§ EXERCISE AIM
In the records below, the part to copy starts at the line containing "none -> red brick L4 level 1" and goes to the last line; output it exactly, without pictures.

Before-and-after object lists
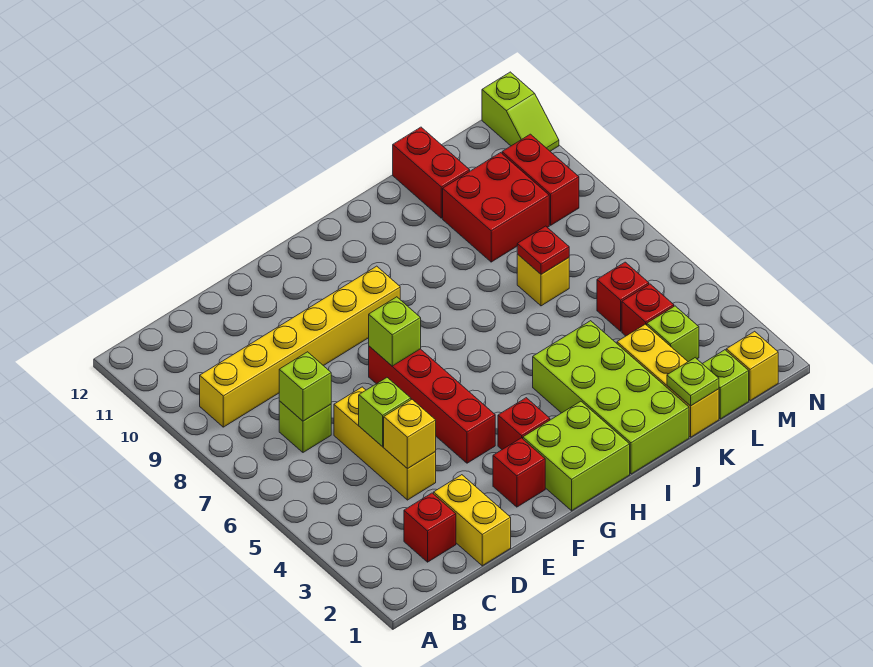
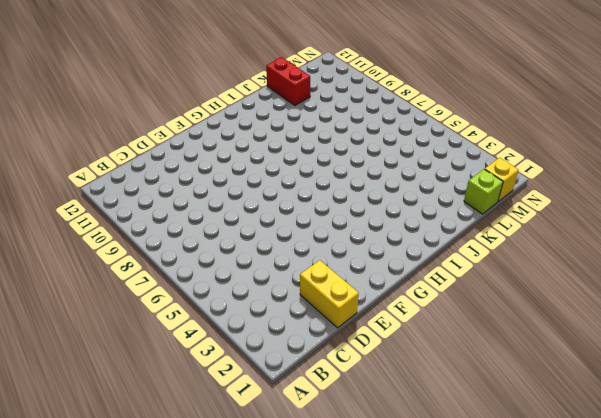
none -> yellow brick B9:G9 level 1
none -> red brick C2 level 1
none -> lime brick C7 level 1

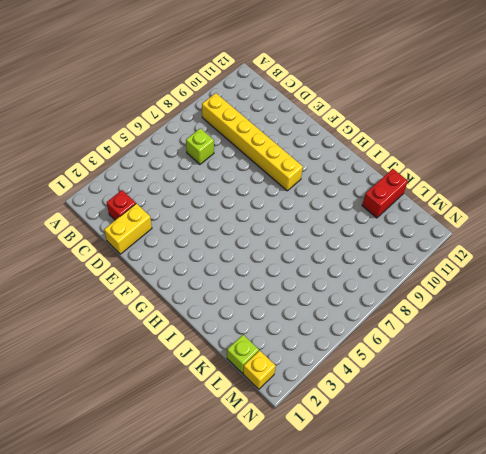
none -> yellow brick D4:D6 level 1
none -> red brick F2 level 1
none -> red brick F4:F7 level 1

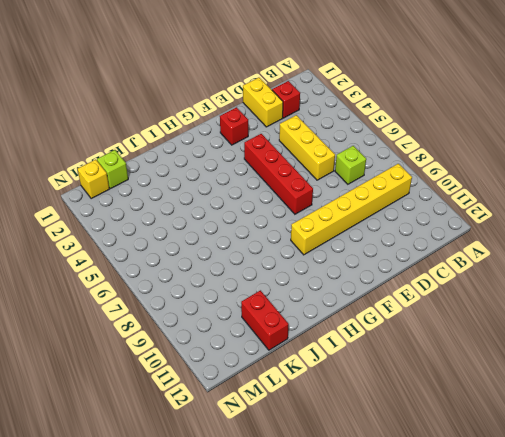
none -> lime brick G1:H2 level 1
none -> red brick G3 level 1
none -> lime brick I1:J4 level 1

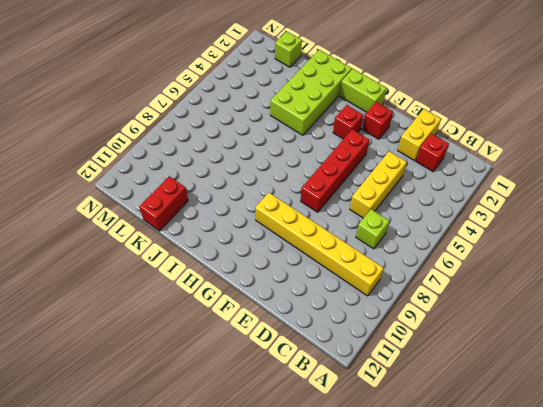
lime brick G1:H1 level 1 -> lime brick G1:H2 level 1
none -> yellow brick K1:K3 level 1
none -> yellow brick K7 level 1
none -> red brick K9:L10 level 1

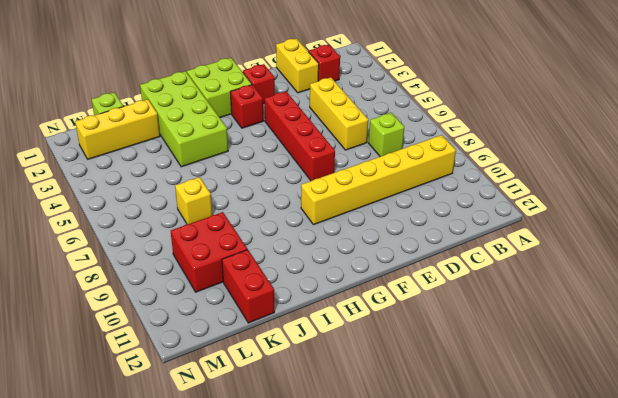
yellow brick K2:M2 level 1 -> yellow brick K1:K3 level 1
none -> lime brick L3 level 1
none -> red brick L4 level 1
none -> red brick L5 level 1

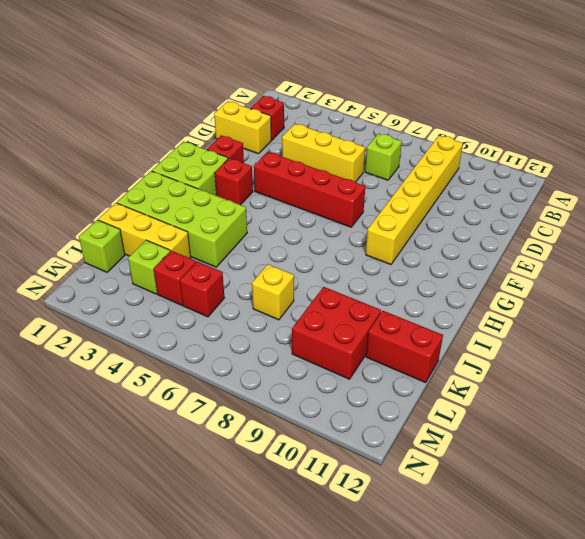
none -> yellow brick M1 level 1
none -> red brick M9:M10 level 1
none -> lime slope N11:N12 level 1 top 12

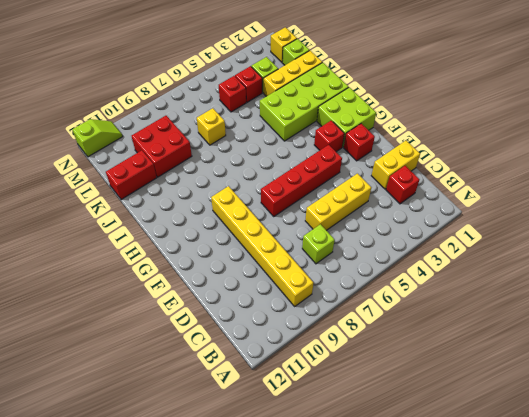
none -> red brick M9:M10 level 1
none -> lime brick C7 level 2
none -> yellow brick D4 level 2

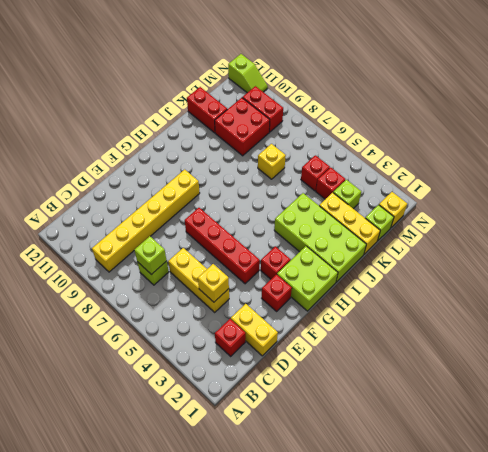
none -> lime brick D5 level 2
none -> lime brick F7 level 2
none -> lime plate K1 level 2

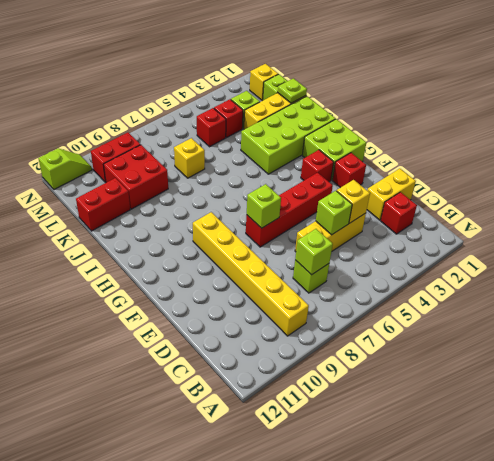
none -> red plate K7 level 2

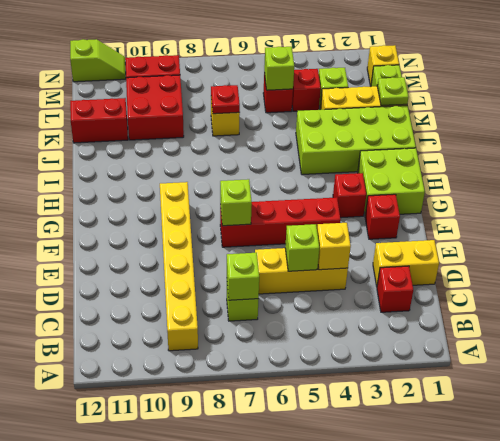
lime brick L5 level 2 -> none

§ THE COMPLETED TASK
none -> red brick L4 level 1
none -> red brick L5 level 1

none -> yellow brick M1 level 1
none -> red brick M9:M10 level 1
none -> lime slope N11:N12 level 1 top 12

none -> red brick M9:M10 level 1
none -> lime brick C7 level 2
none -> yellow brick D4 level 2

none -> lime brick D5 level 2
none -> lime brick F7 level 2
none -> lime plate K1 level 2

none -> red plate K7 level 2

lime brick L5 level 2 -> none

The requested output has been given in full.